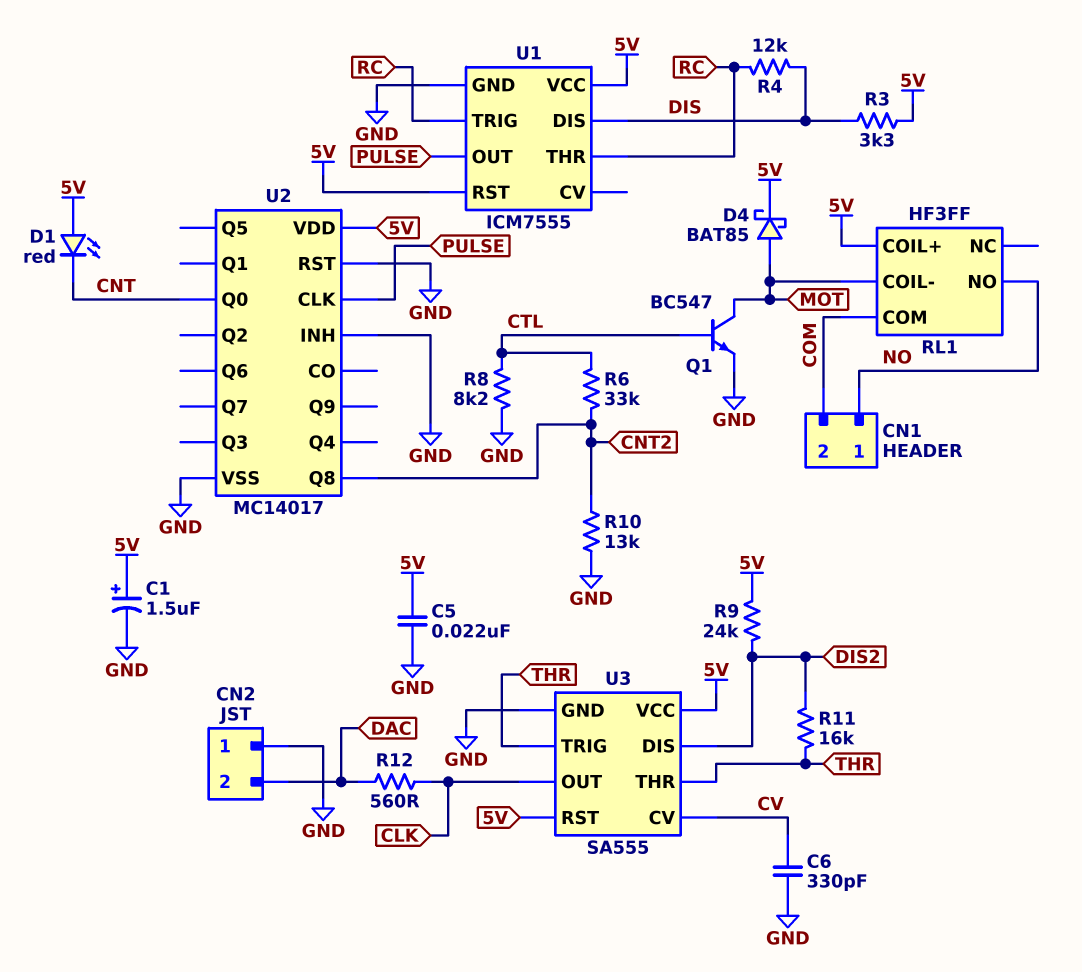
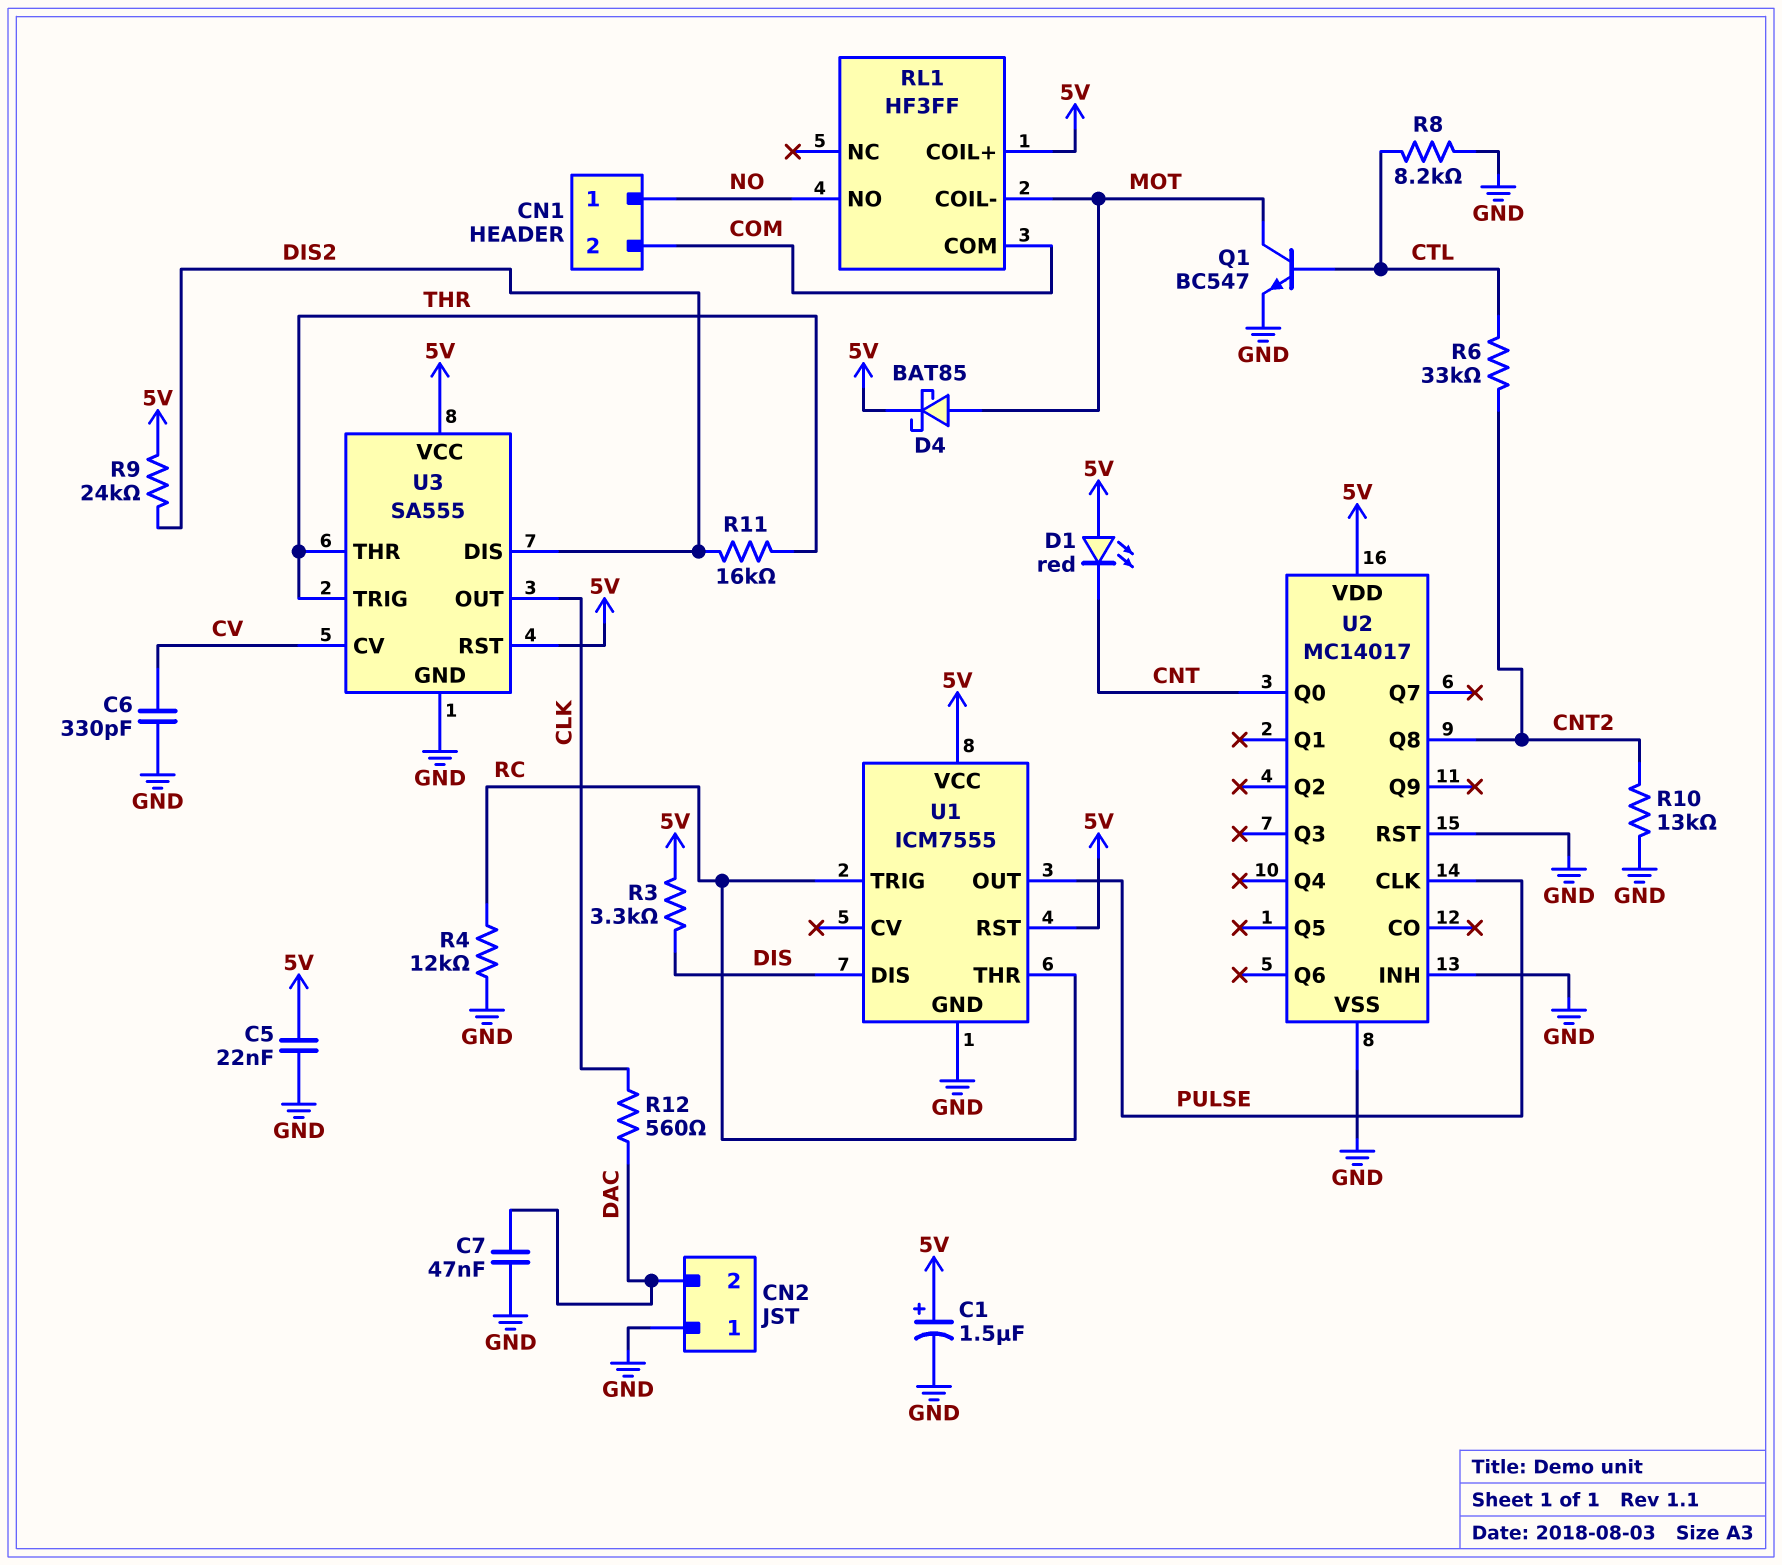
C7: none -> 47nF (DAC, GND)
R4: 12k (DIS, RC) -> 12k (GND, RC)

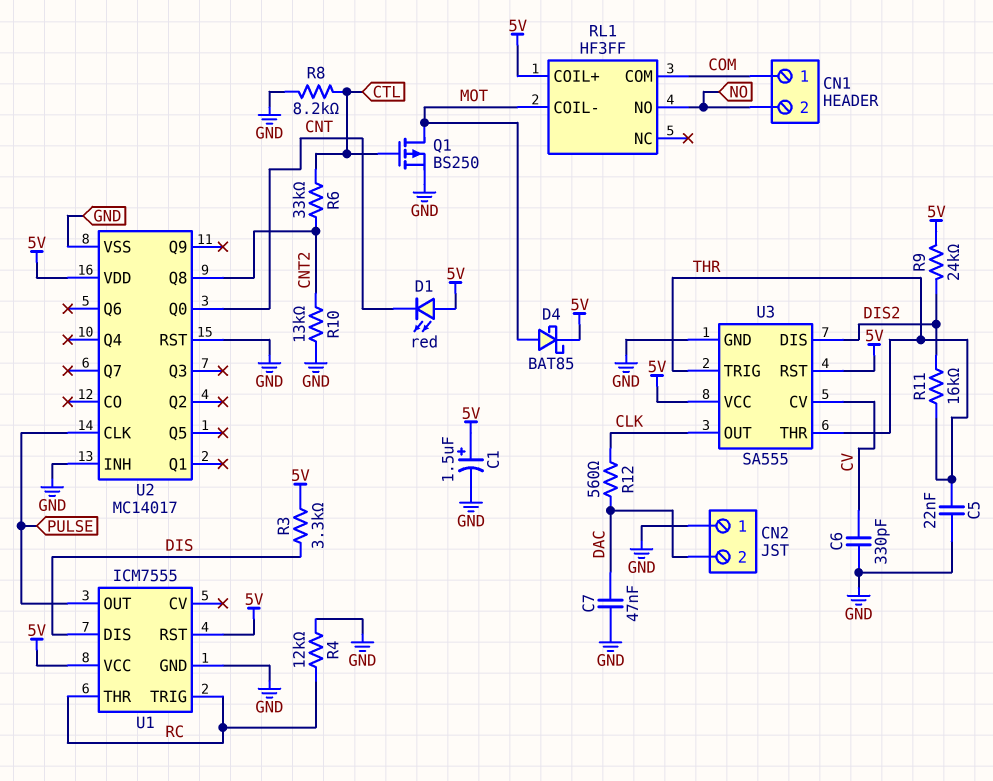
C5: 22nF (5V, GND) -> 22nF (GND, THR)
CN1 pin 1: NO -> COM
CN1 pin 2: COM -> NO
Q1: NPN BC547 (B CTL, C MOT, E GND) -> PMOS BS250 (G CTL, D MOT, S GND)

★ ★ ★ ★

Repeat the listing word for word, but without its pictures.

C7: none -> 47nF (DAC, GND)
R4: 12k (DIS, RC) -> 12k (GND, RC)

C5: 22nF (5V, GND) -> 22nF (GND, THR)
CN1 pin 1: NO -> COM
CN1 pin 2: COM -> NO
Q1: NPN BC547 (B CTL, C MOT, E GND) -> PMOS BS250 (G CTL, D MOT, S GND)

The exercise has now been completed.